Data items
================

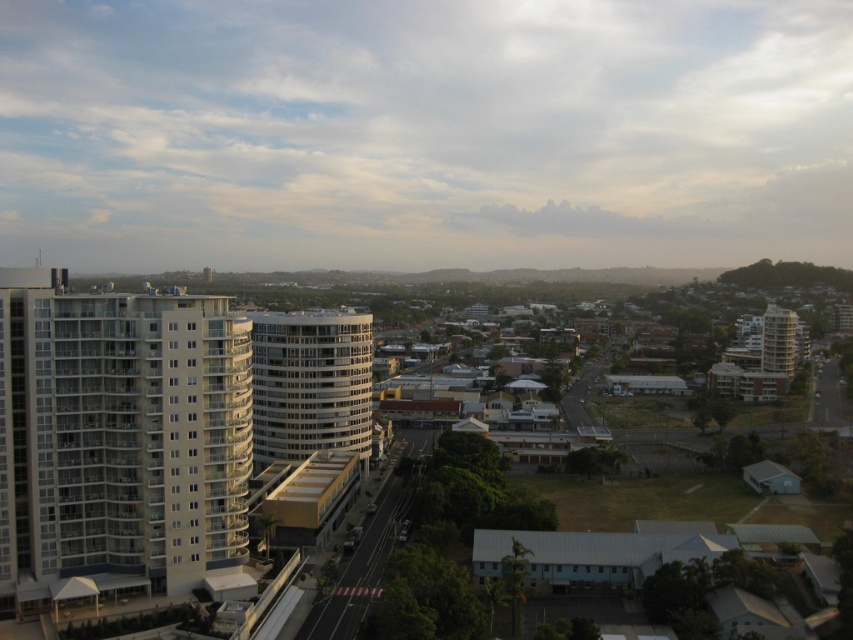
Where is `white glossy building at left`? This screenshot has height=640, width=853. white glossy building at left is located at coordinates (120, 435).

Which is above, white glossy building at left or white glassy building at center?

white glassy building at center

Where is `white glossy building at left`? The width and height of the screenshot is (853, 640). white glossy building at left is located at coordinates (120, 435).

The width and height of the screenshot is (853, 640). In order to click on white glossy building at left in this screenshot , I will do `click(120, 435)`.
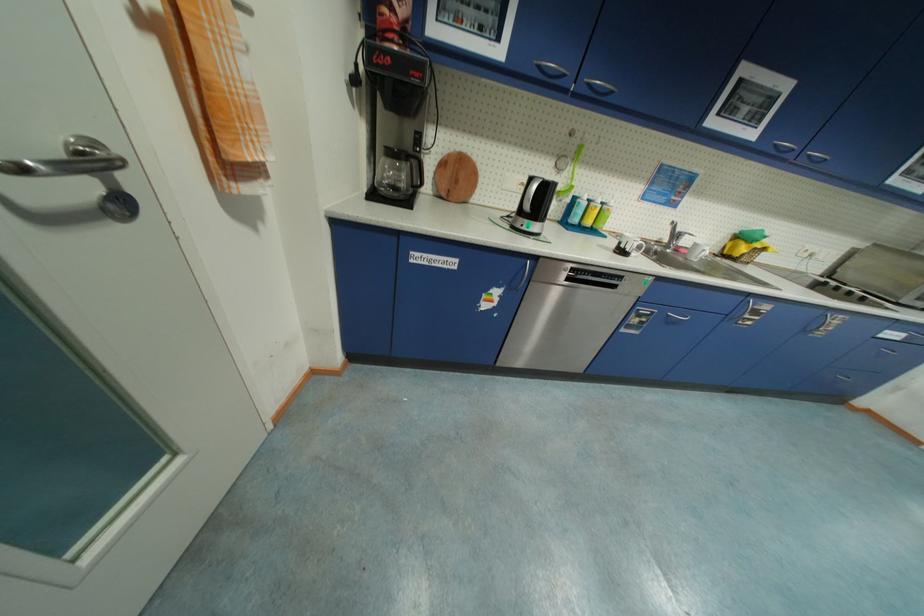
The width and height of the screenshot is (924, 616). What do you see at coordinates (417, 171) in the screenshot?
I see `a coffee pot handle` at bounding box center [417, 171].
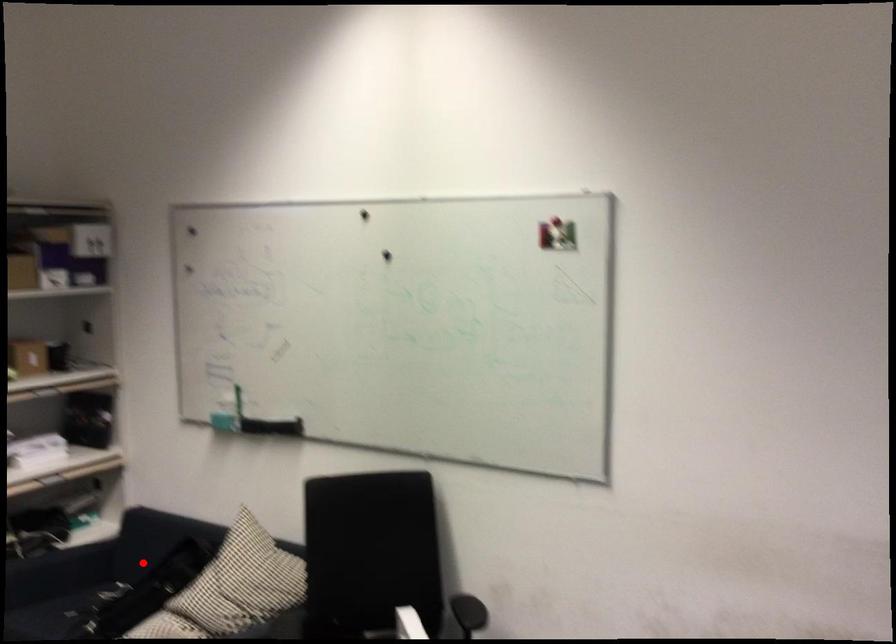
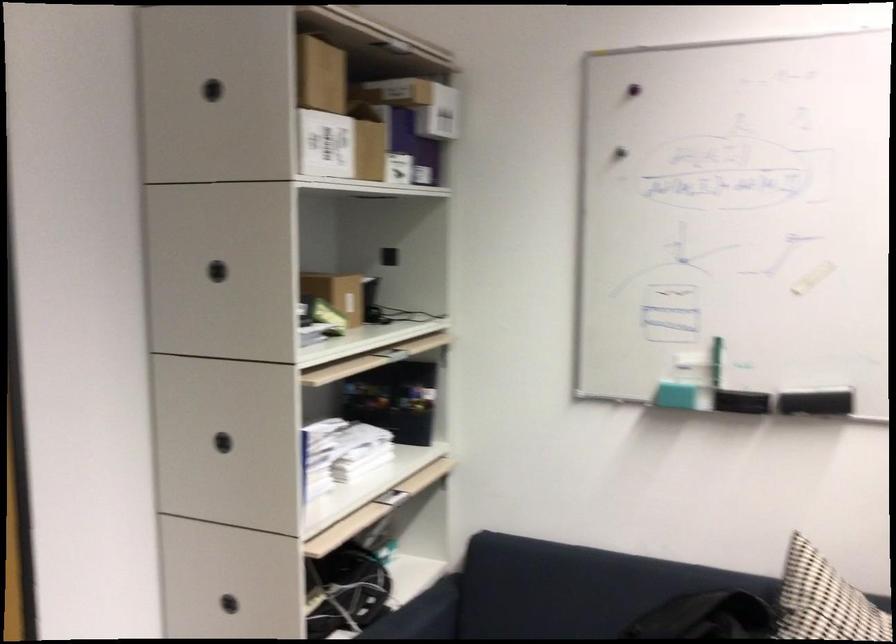
Question: A red point is marked in image1. In image2, is the corresponding 3D point closer to the camera or farther? Reply with the corresponding letter.

Choices:
 (A) The corresponding 3D point is closer.
 (B) The corresponding 3D point is farther.

Answer: (A)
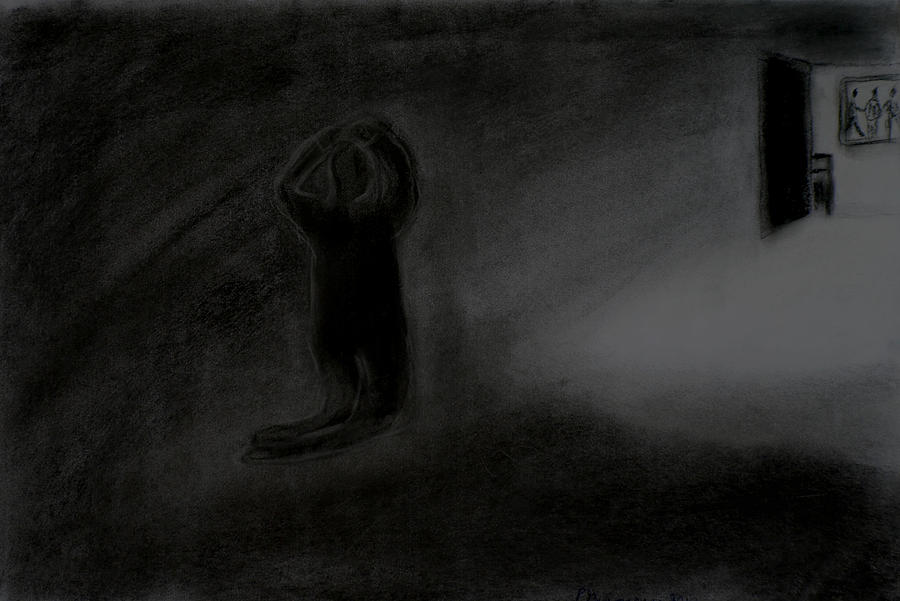
Locate an element on the screen. The height and width of the screenshot is (601, 900). illuminated hallway is located at coordinates (873, 175).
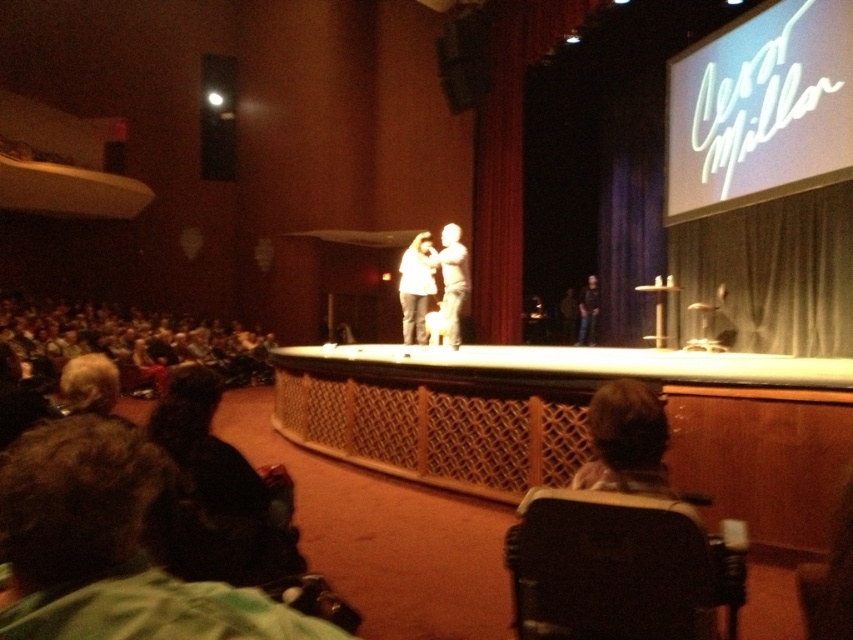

================

Copy every line of the material above word for word, leaving out the pictures.

Where is `white glossy building at left`? This screenshot has height=640, width=853. white glossy building at left is located at coordinates (120, 435).

Which is above, white glossy building at left or white glassy building at center?

white glassy building at center

Where is `white glossy building at left`? The width and height of the screenshot is (853, 640). white glossy building at left is located at coordinates (120, 435).

The width and height of the screenshot is (853, 640). In order to click on white glossy building at left in this screenshot , I will do `click(120, 435)`.
The width and height of the screenshot is (924, 616). What do you see at coordinates (417, 171) in the screenshot?
I see `a coffee pot handle` at bounding box center [417, 171].
Question: A red point is marked in image1. In image2, is the corresponding 3D point closer to the camera or farther? Reply with the corresponding letter.

Choices:
 (A) The corresponding 3D point is closer.
 (B) The corresponding 3D point is farther.

Answer: (A)
Locate an element on the screen. The height and width of the screenshot is (601, 900). illuminated hallway is located at coordinates (873, 175).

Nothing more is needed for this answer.